In the data below, restate exactly the lines from the one with "none -> blue plate L2 level 1" to the final line, both included, but not the pictures.

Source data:
>>>
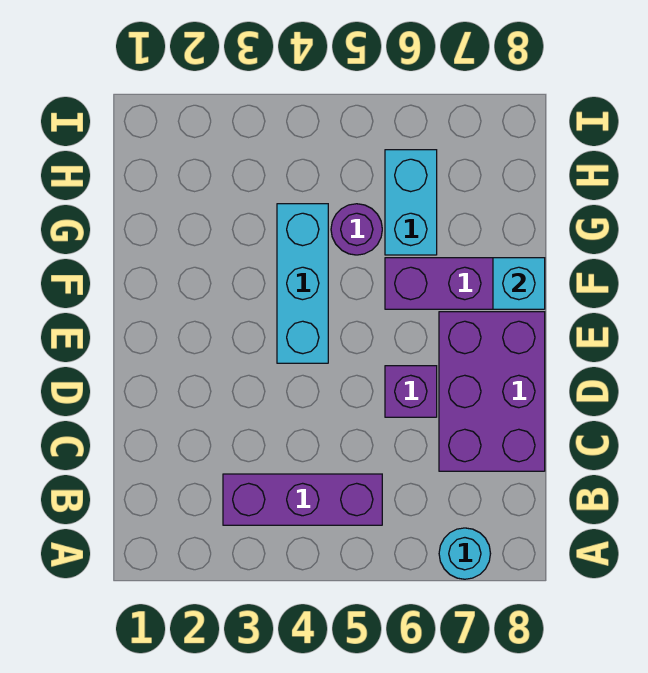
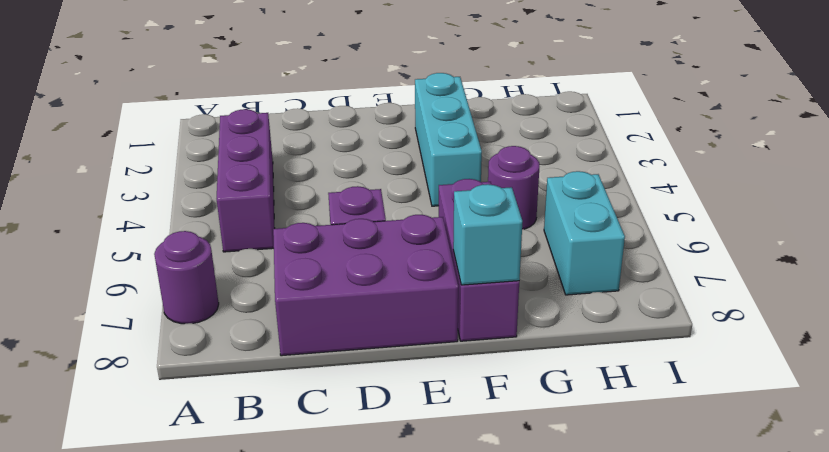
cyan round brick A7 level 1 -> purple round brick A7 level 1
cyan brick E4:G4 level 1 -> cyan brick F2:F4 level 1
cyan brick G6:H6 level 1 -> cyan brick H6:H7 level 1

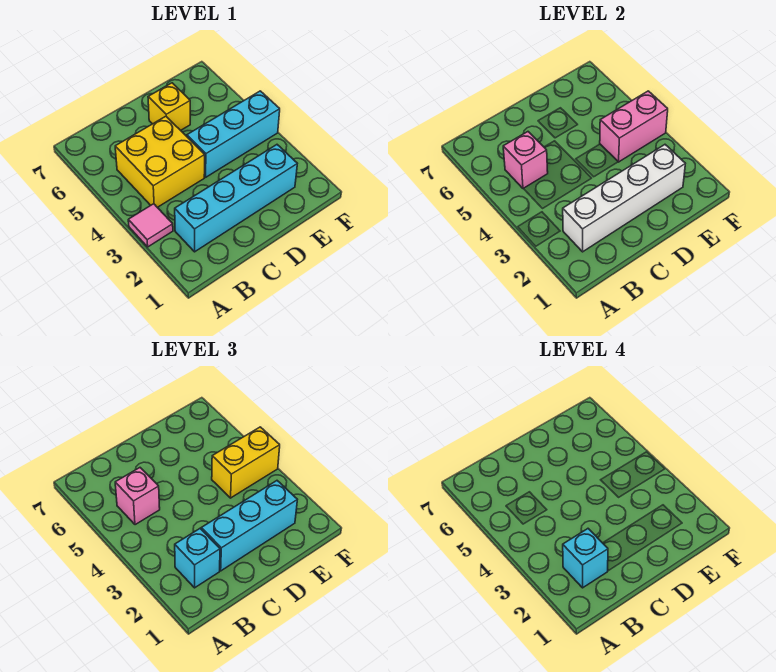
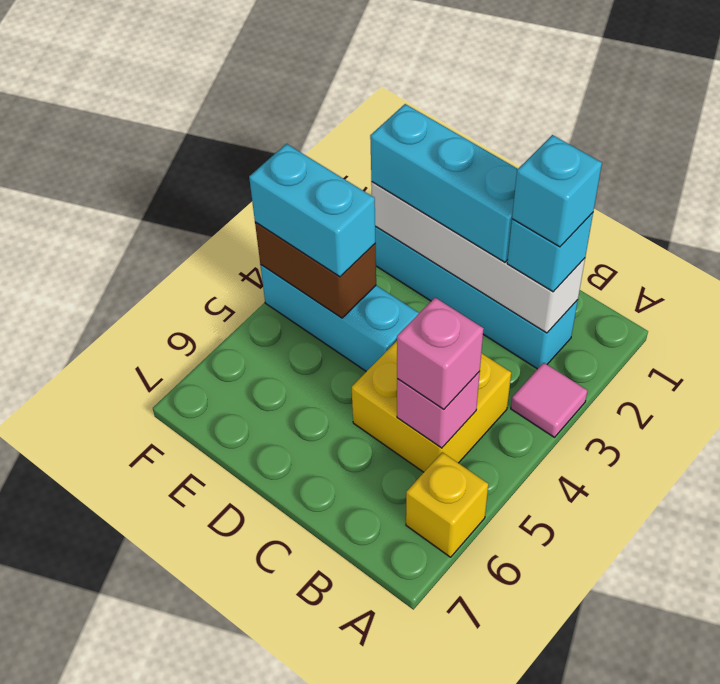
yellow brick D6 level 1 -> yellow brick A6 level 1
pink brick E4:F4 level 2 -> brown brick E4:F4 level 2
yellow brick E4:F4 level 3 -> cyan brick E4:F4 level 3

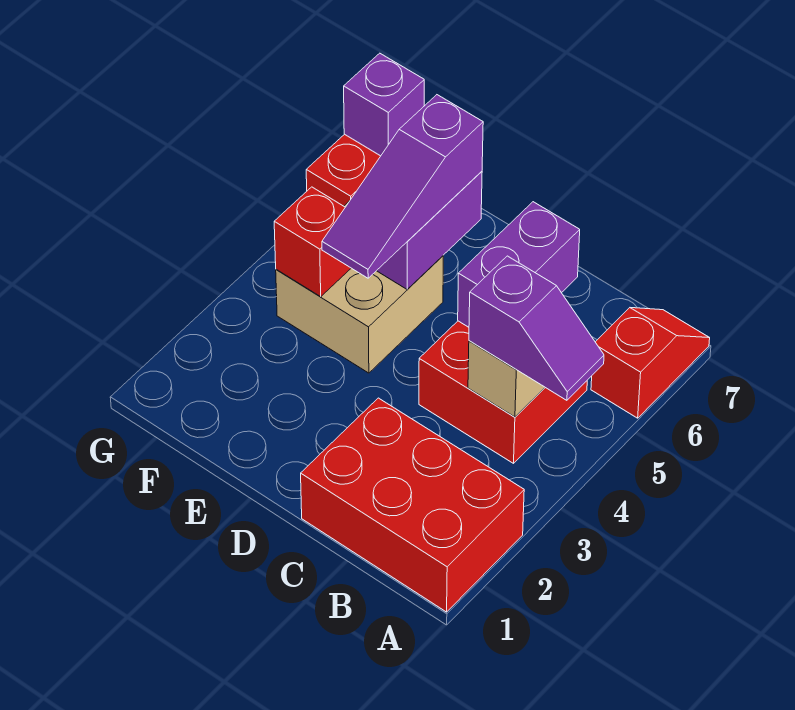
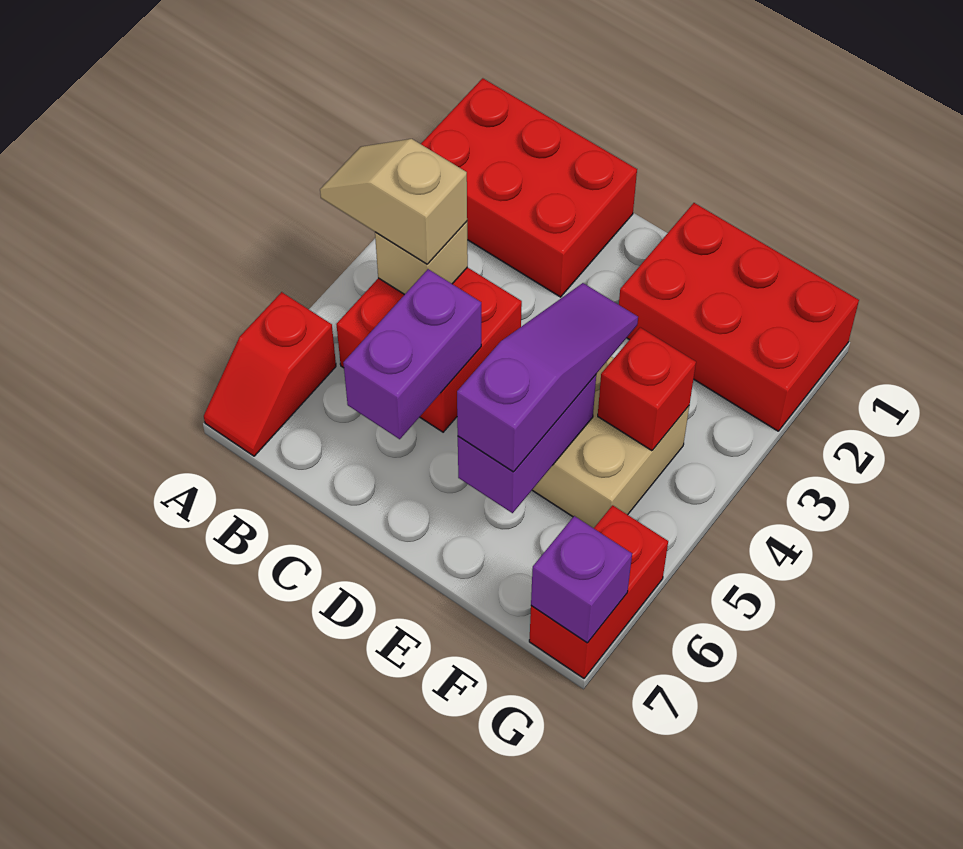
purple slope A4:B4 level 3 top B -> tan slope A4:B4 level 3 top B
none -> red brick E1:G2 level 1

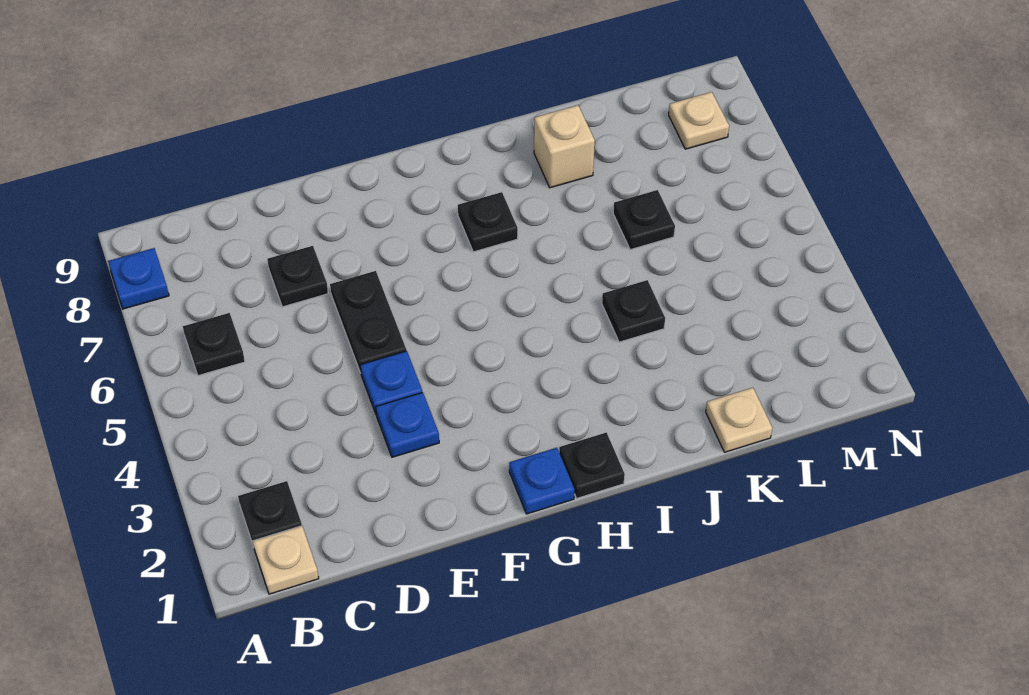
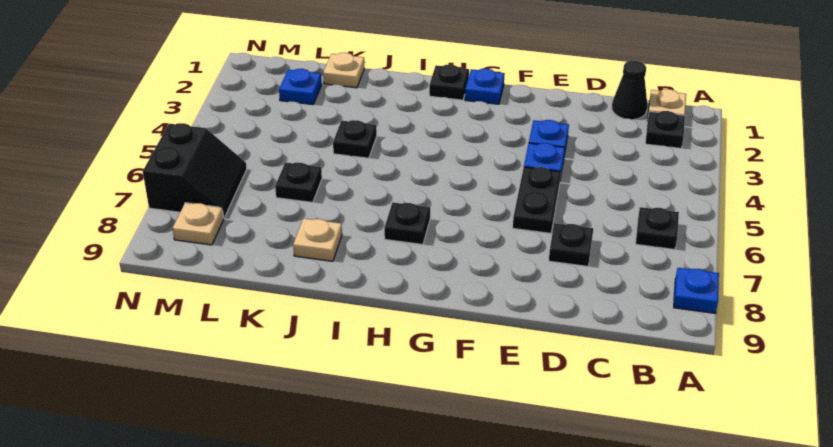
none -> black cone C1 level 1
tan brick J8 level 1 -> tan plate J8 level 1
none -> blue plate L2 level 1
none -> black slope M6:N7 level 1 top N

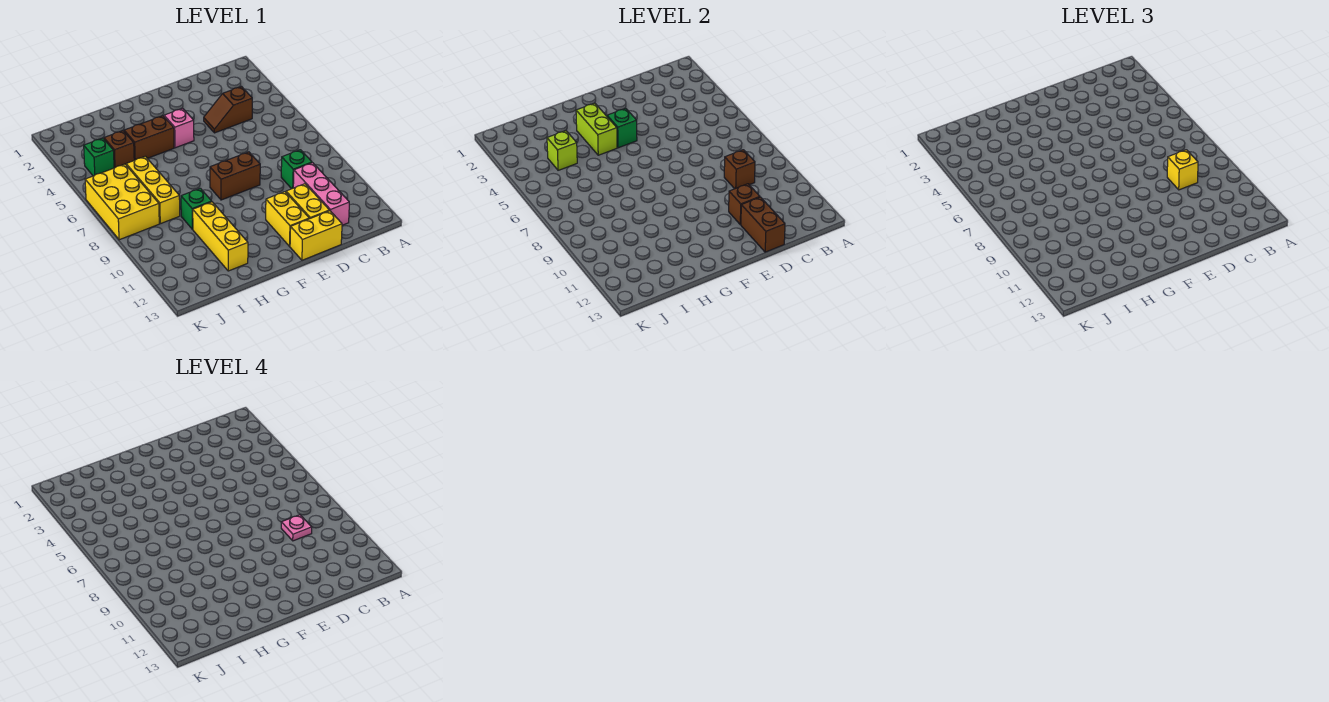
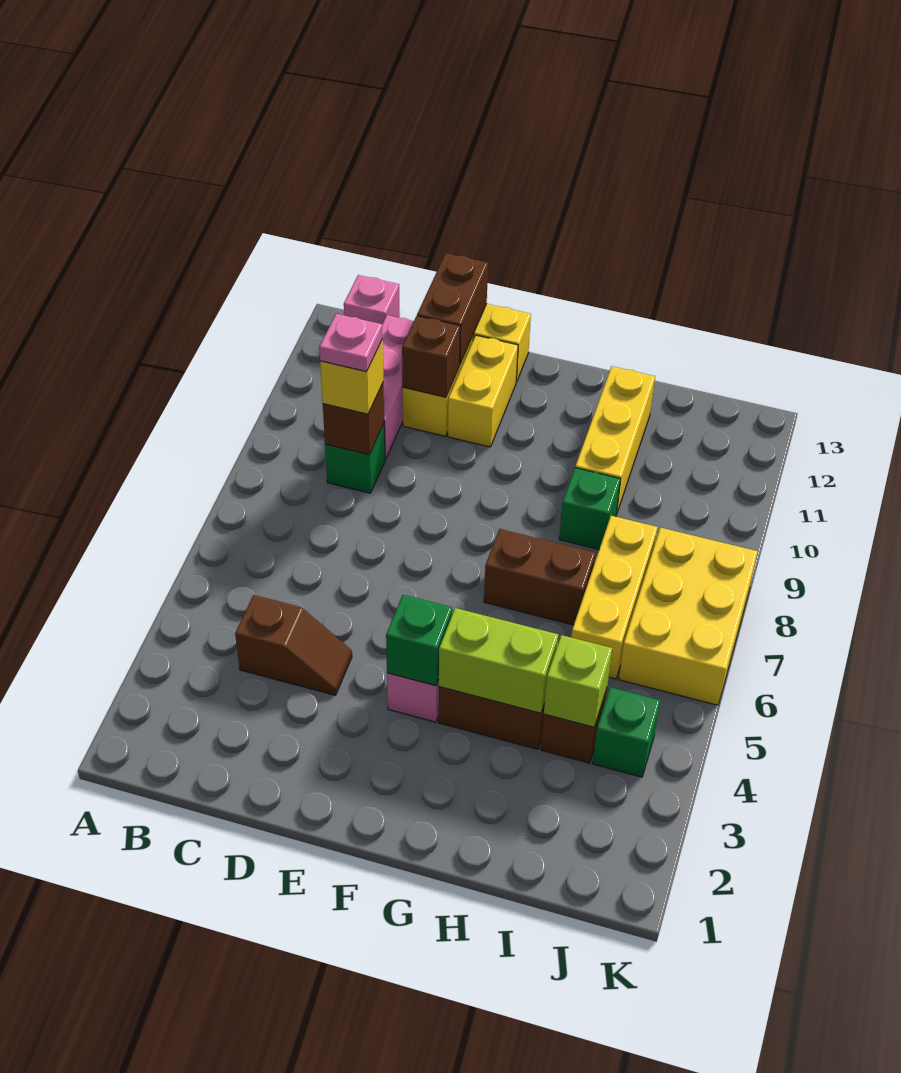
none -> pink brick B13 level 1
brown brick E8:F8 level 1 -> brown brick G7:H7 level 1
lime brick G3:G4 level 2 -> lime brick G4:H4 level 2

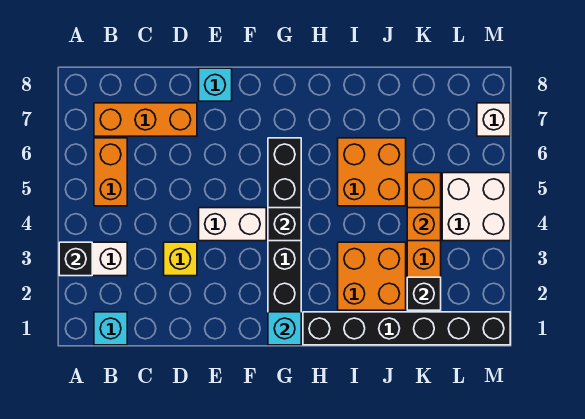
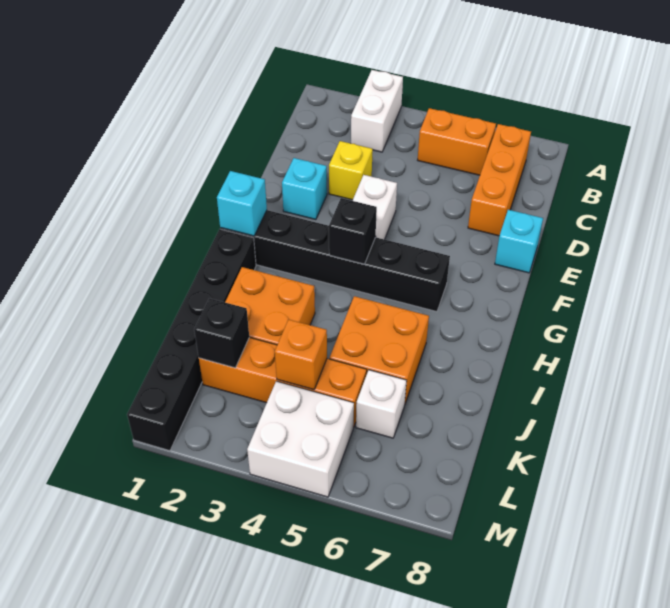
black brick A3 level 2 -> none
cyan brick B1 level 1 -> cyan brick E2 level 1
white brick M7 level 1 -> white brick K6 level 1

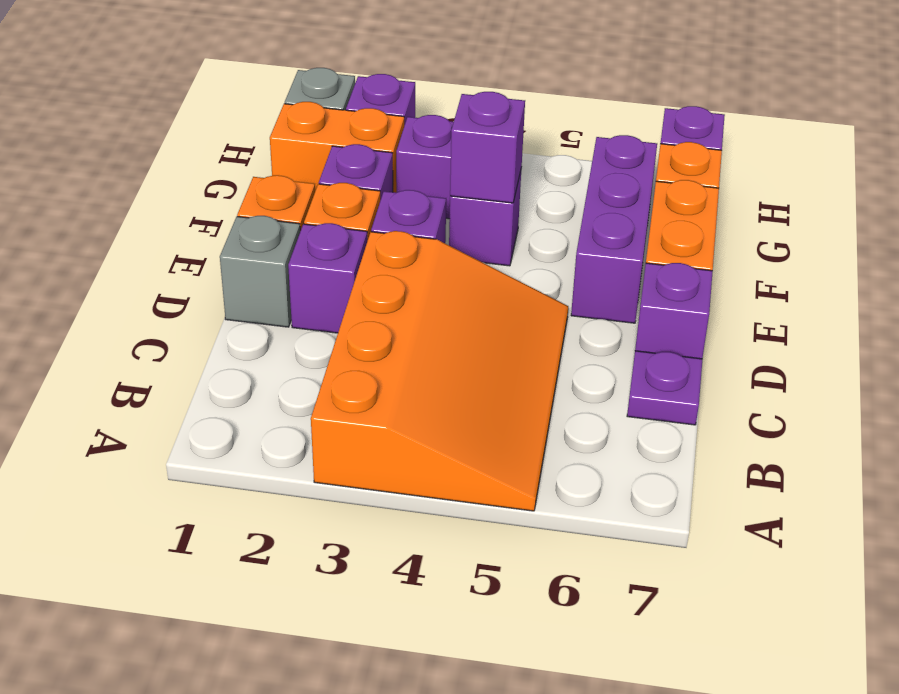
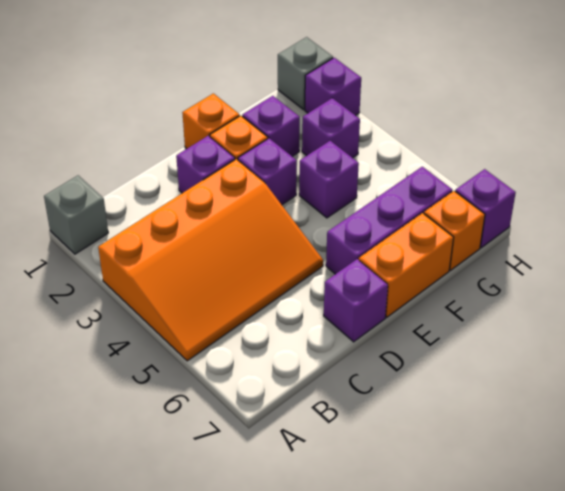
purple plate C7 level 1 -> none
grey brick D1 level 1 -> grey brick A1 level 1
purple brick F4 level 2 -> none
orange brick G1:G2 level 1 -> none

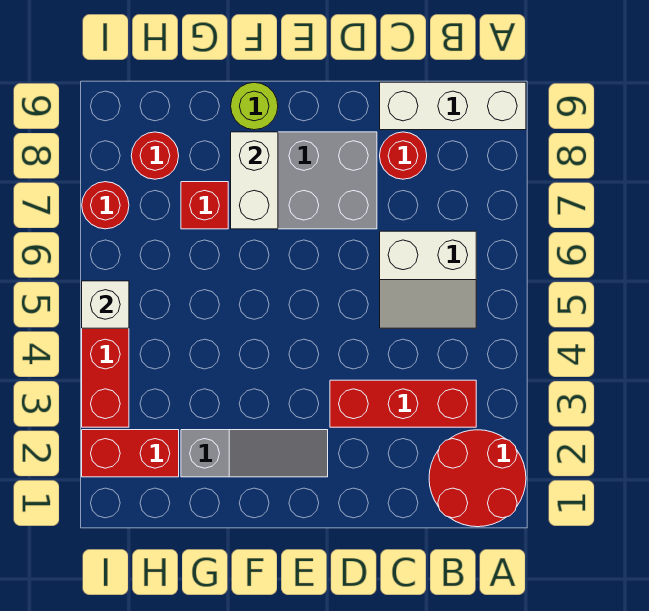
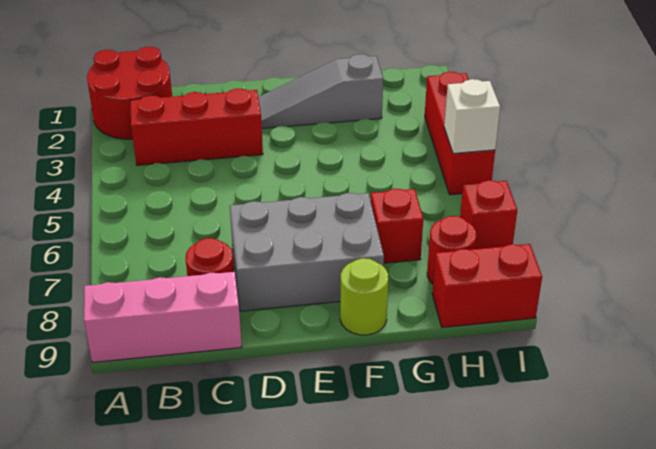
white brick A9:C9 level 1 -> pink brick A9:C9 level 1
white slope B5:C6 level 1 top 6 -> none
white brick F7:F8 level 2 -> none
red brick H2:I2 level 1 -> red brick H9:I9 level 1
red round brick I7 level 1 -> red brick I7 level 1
<<<
**ANSWER:**
none -> blue plate L2 level 1
none -> black slope M6:N7 level 1 top N

none -> pink brick B13 level 1
brown brick E8:F8 level 1 -> brown brick G7:H7 level 1
lime brick G3:G4 level 2 -> lime brick G4:H4 level 2

black brick A3 level 2 -> none
cyan brick B1 level 1 -> cyan brick E2 level 1
white brick M7 level 1 -> white brick K6 level 1

purple plate C7 level 1 -> none
grey brick D1 level 1 -> grey brick A1 level 1
purple brick F4 level 2 -> none
orange brick G1:G2 level 1 -> none

white brick A9:C9 level 1 -> pink brick A9:C9 level 1
white slope B5:C6 level 1 top 6 -> none
white brick F7:F8 level 2 -> none
red brick H2:I2 level 1 -> red brick H9:I9 level 1
red round brick I7 level 1 -> red brick I7 level 1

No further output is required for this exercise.